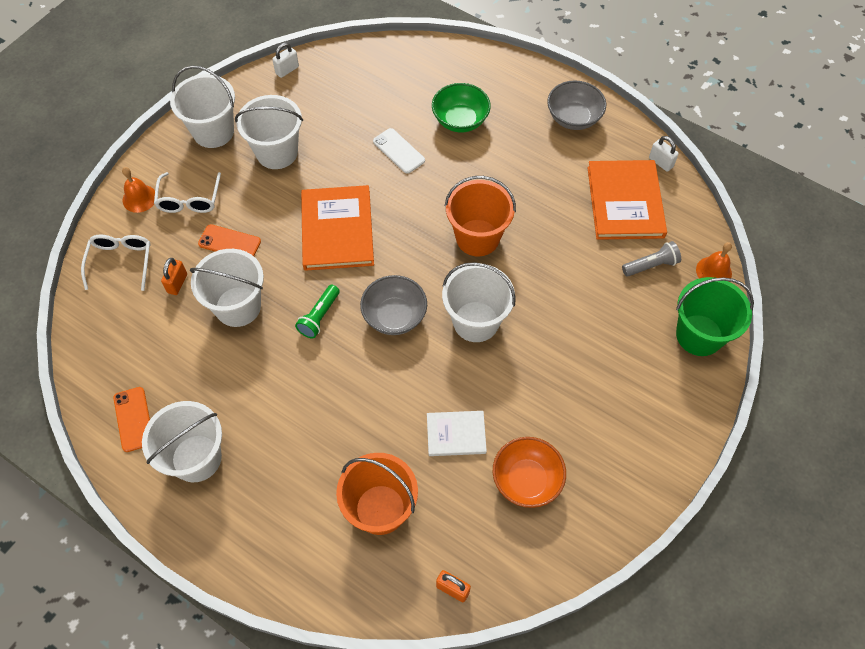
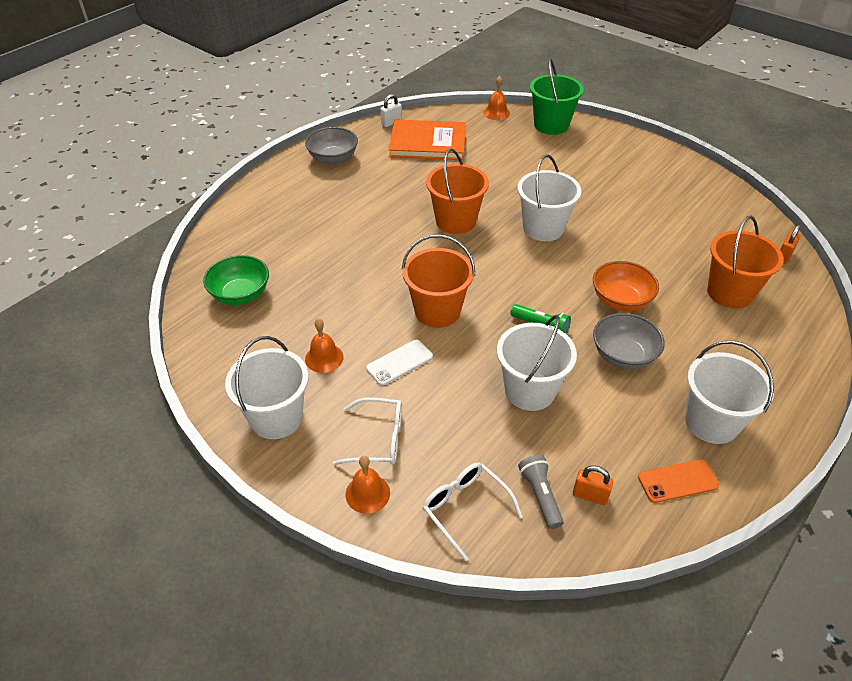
camera: 85 degrees left, 15 degrees down
(121, 261) = (465, 508): white glasses -> white glasses turned 45 degrees clockwise
(177, 283) = (499, 447): orange padlock -> orange padlock (590, 495)
(229, 242) = (445, 399): orange phone -> none
(277, 152) = (324, 358): white bucket -> orange bell
(287, 70) = (200, 348): white padlock -> none
(337, 230) = (437, 311): orange book -> orange bucket
(394, 316) = (539, 276): grey bowl -> grey bowl (623, 356)
(399, 151) = (345, 264): white phone -> white phone (399, 362)
(456, 434) = (652, 246): white book -> none
(460, 120) = (317, 222): green bowl -> green bowl (240, 294)
(526, 480) = (684, 213): orange bowl -> orange bowl (620, 300)
(651, 265) = (490, 138): grey flashlight -> grey flashlight (540, 495)

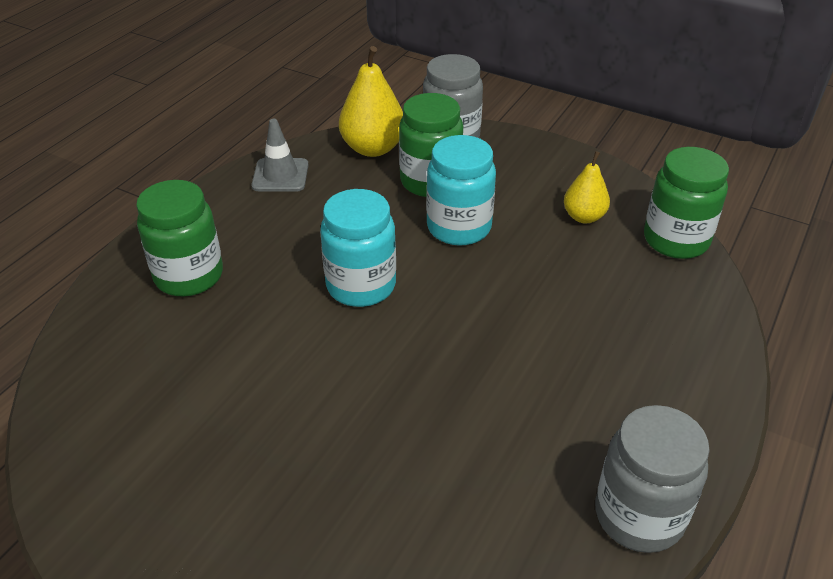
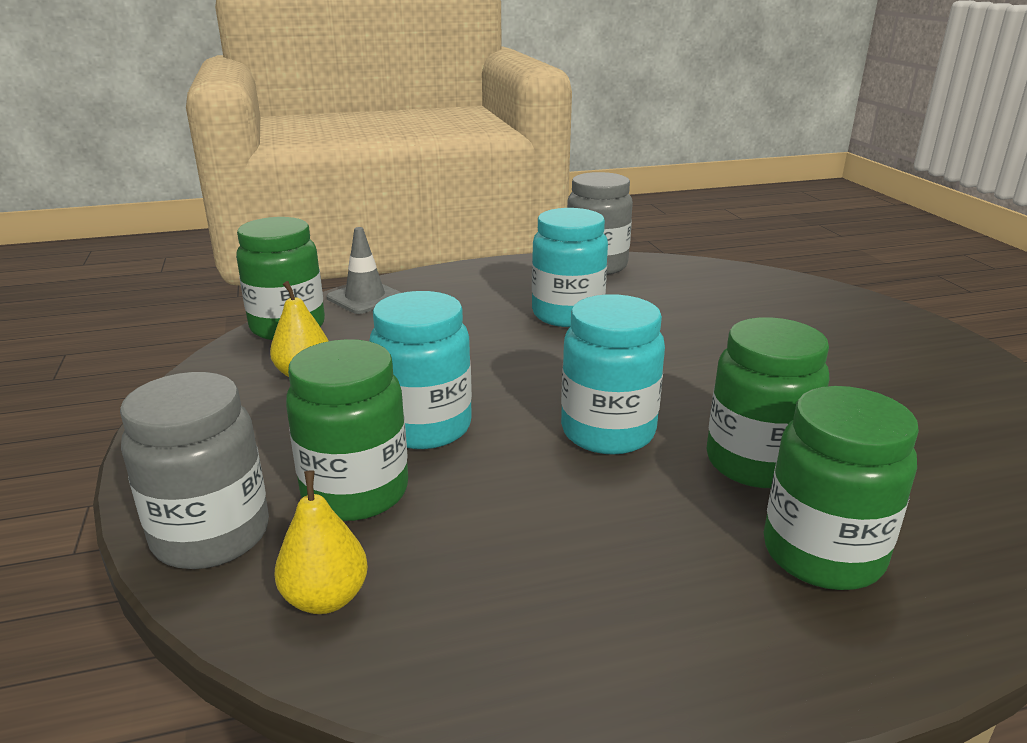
camera: 135 degrees left, 15 degrees down
(257, 315) = (756, 463): none -> green jar
(280, 175) = (533, 647): grey traffic cone -> grey traffic cone (365, 298)
(373, 148) = (326, 598): yellow pear -> yellow pear, size x0.62
(537, 392) = (567, 314): none -> turquoise jar

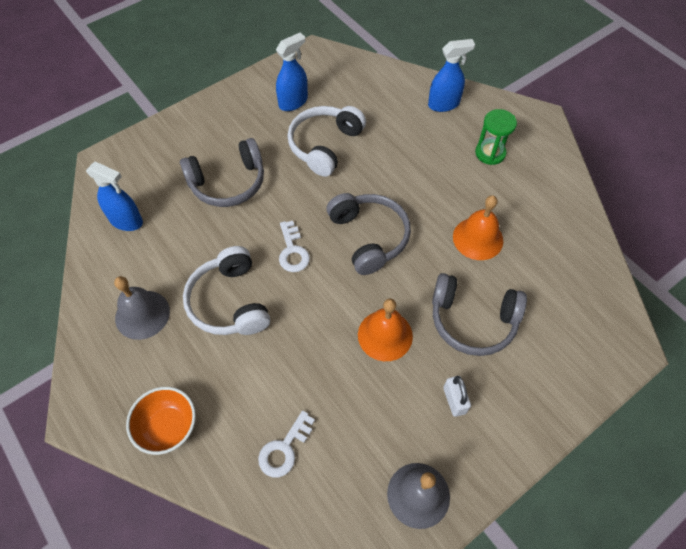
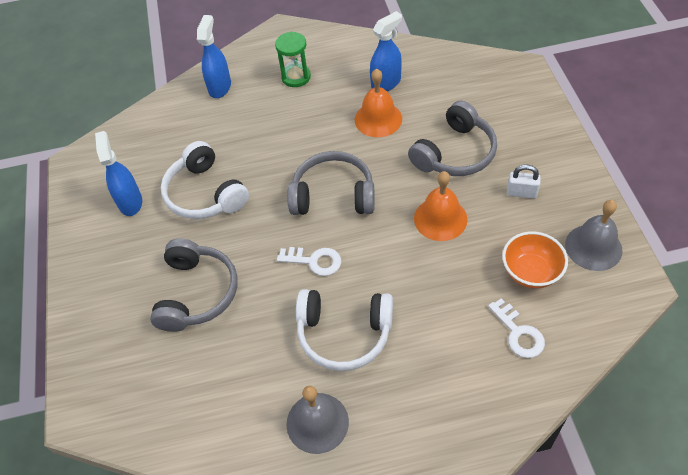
camera: 60 degrees left, 5 degrees down
(126, 221) = (185, 409): blue spray bottle -> blue spray bottle (386, 83)
(168, 427) = (458, 430): orange bowl -> orange bowl (531, 272)

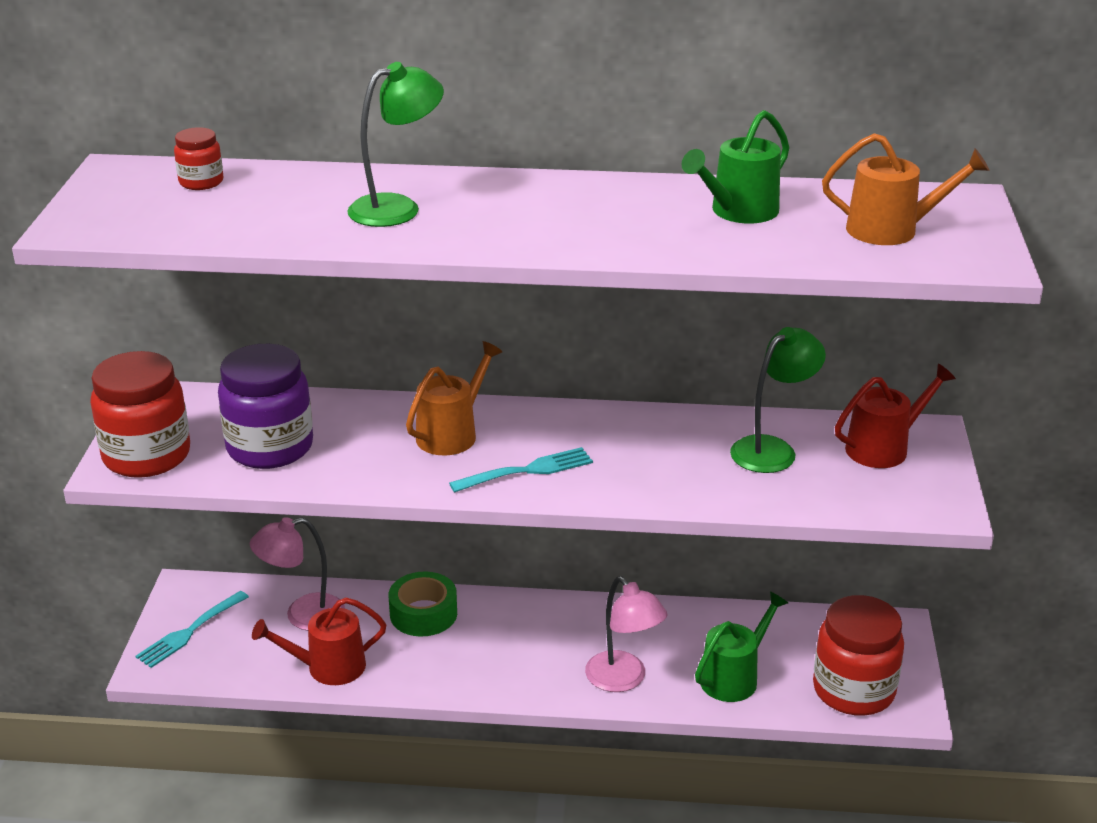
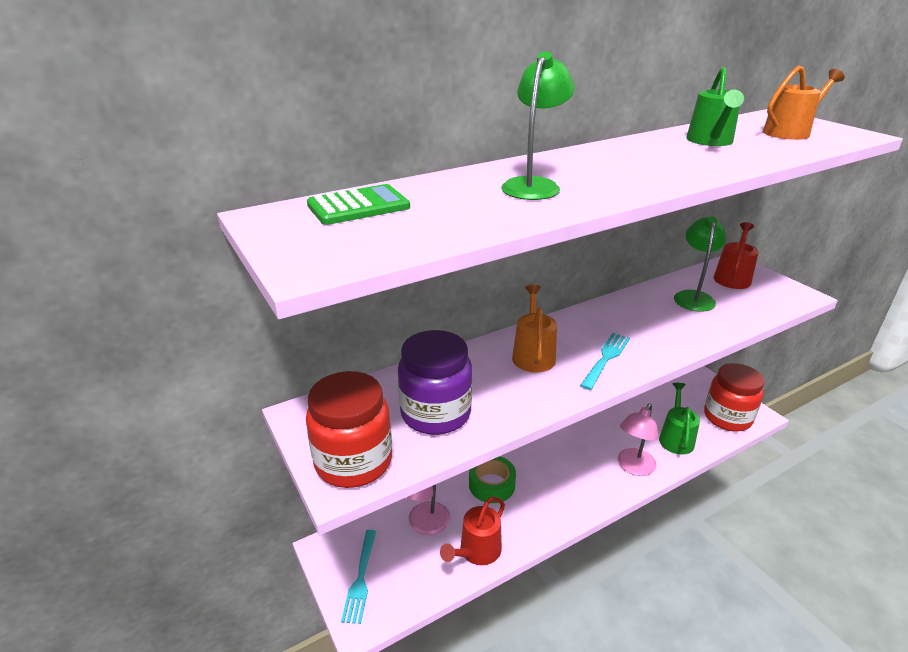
camera: 35 degrees left, 0 degrees up
(201, 182) = (358, 206): red jar -> green calculator
(623, 680) = (633, 467): pink lamp -> pink lamp turned 105 degrees clockwise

■ ■ ■ ■ ■ ■ ■

What to produce
For this exercise, retype the listing above word for word and omit the pictures.

Output
camera: 85 degrees left, 15 degrees down
(121, 261) = (465, 508): white glasses -> white glasses turned 45 degrees clockwise
(177, 283) = (499, 447): orange padlock -> orange padlock (590, 495)
(229, 242) = (445, 399): orange phone -> none
(277, 152) = (324, 358): white bucket -> orange bell
(287, 70) = (200, 348): white padlock -> none
(337, 230) = (437, 311): orange book -> orange bucket
(394, 316) = (539, 276): grey bowl -> grey bowl (623, 356)
(399, 151) = (345, 264): white phone -> white phone (399, 362)
(456, 434) = (652, 246): white book -> none
(460, 120) = (317, 222): green bowl -> green bowl (240, 294)
(526, 480) = (684, 213): orange bowl -> orange bowl (620, 300)
(651, 265) = (490, 138): grey flashlight -> grey flashlight (540, 495)

camera: 135 degrees left, 15 degrees down
(257, 315) = (756, 463): none -> green jar
(280, 175) = (533, 647): grey traffic cone -> grey traffic cone (365, 298)
(373, 148) = (326, 598): yellow pear -> yellow pear, size x0.62
(537, 392) = (567, 314): none -> turquoise jar

camera: 60 degrees left, 5 degrees down
(126, 221) = (185, 409): blue spray bottle -> blue spray bottle (386, 83)
(168, 427) = (458, 430): orange bowl -> orange bowl (531, 272)

camera: 35 degrees left, 0 degrees up
(201, 182) = (358, 206): red jar -> green calculator
(623, 680) = (633, 467): pink lamp -> pink lamp turned 105 degrees clockwise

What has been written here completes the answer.